# Working data:
/---

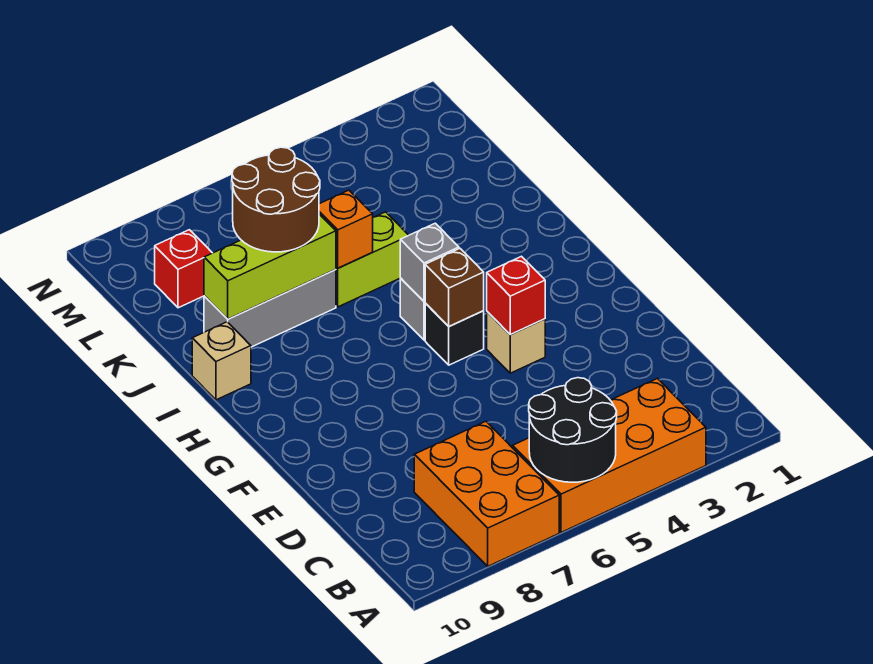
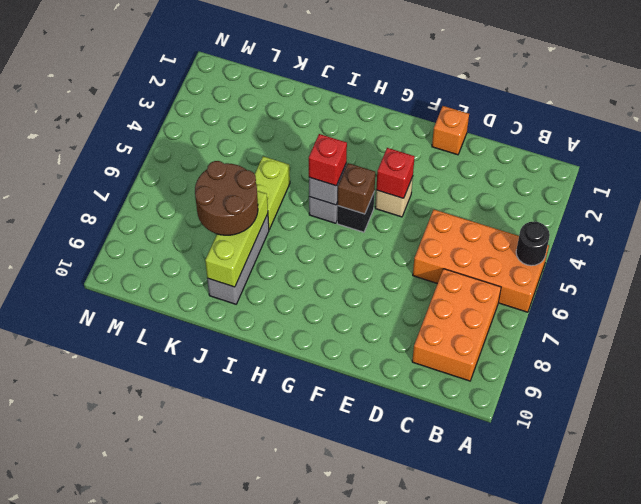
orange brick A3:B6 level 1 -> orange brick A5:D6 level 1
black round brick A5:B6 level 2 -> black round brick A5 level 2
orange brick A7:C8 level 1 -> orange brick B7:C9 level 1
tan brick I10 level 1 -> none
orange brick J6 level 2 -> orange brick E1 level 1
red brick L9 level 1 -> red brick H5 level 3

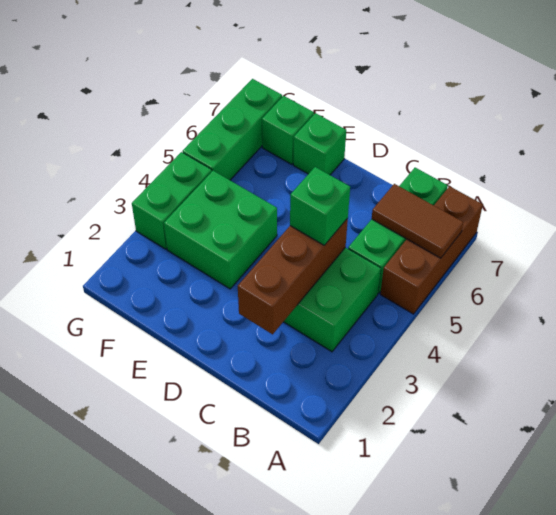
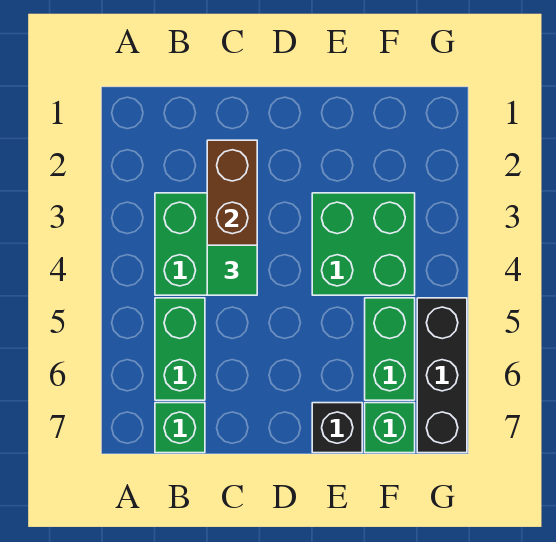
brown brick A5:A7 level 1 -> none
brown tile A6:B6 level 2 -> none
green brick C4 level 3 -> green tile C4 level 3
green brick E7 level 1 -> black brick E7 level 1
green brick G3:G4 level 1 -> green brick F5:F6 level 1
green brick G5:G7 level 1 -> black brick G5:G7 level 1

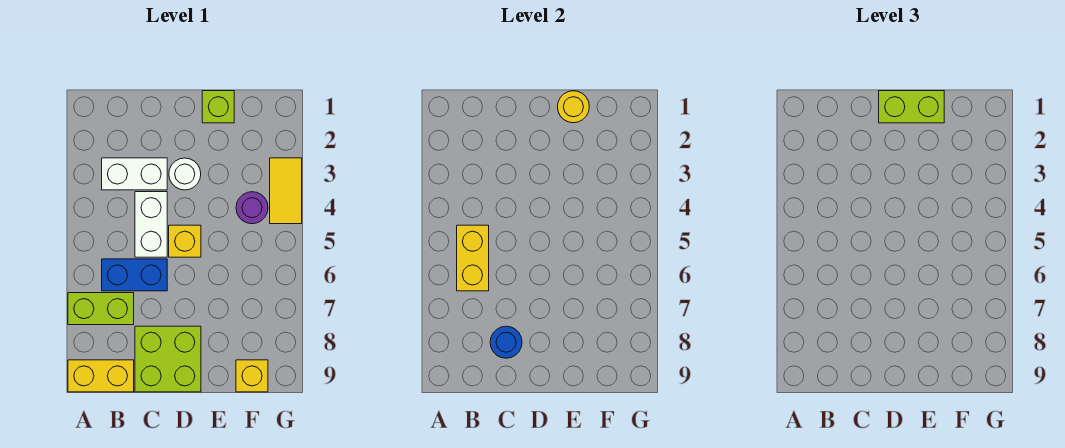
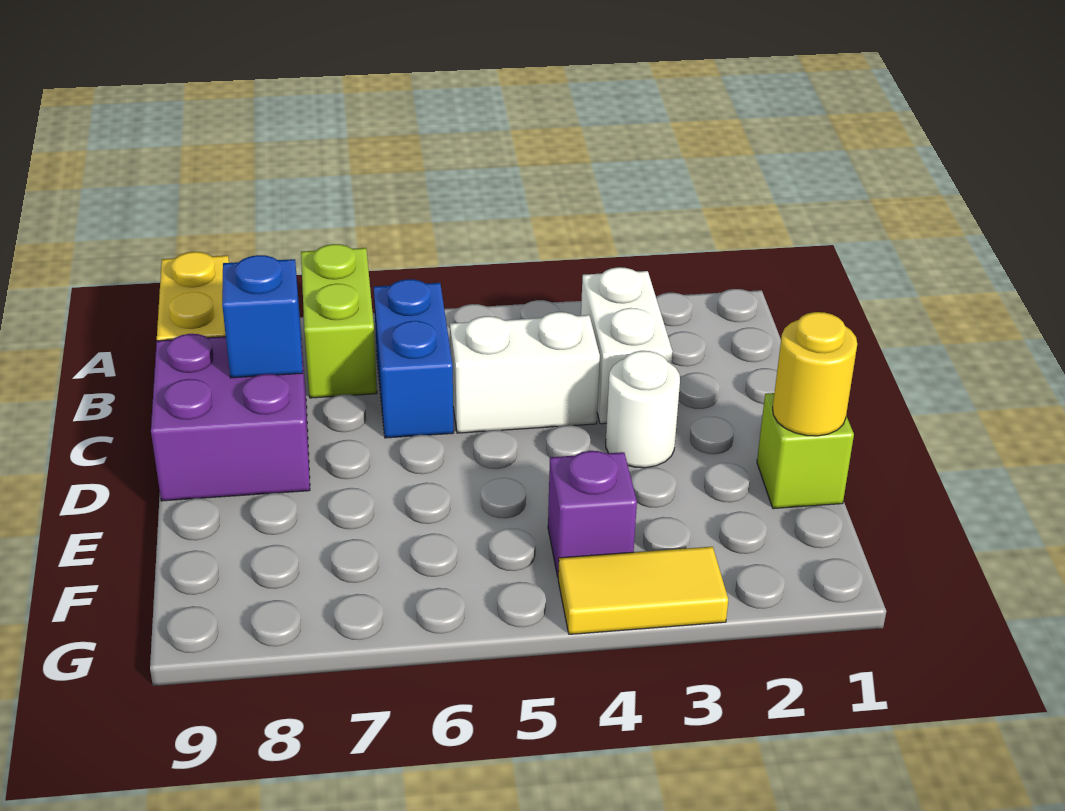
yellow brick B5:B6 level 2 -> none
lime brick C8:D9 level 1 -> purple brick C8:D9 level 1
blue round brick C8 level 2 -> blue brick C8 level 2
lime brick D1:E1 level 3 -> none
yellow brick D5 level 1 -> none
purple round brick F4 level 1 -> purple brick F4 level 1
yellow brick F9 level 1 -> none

\---

# What to do:
If a line falls between the first line of the records above and the line containing "red brick L9 level 1 -> red brick H5 level 3", inclusive, retype it exactly; leave pictures out.

# Answer box:
orange brick A3:B6 level 1 -> orange brick A5:D6 level 1
black round brick A5:B6 level 2 -> black round brick A5 level 2
orange brick A7:C8 level 1 -> orange brick B7:C9 level 1
tan brick I10 level 1 -> none
orange brick J6 level 2 -> orange brick E1 level 1
red brick L9 level 1 -> red brick H5 level 3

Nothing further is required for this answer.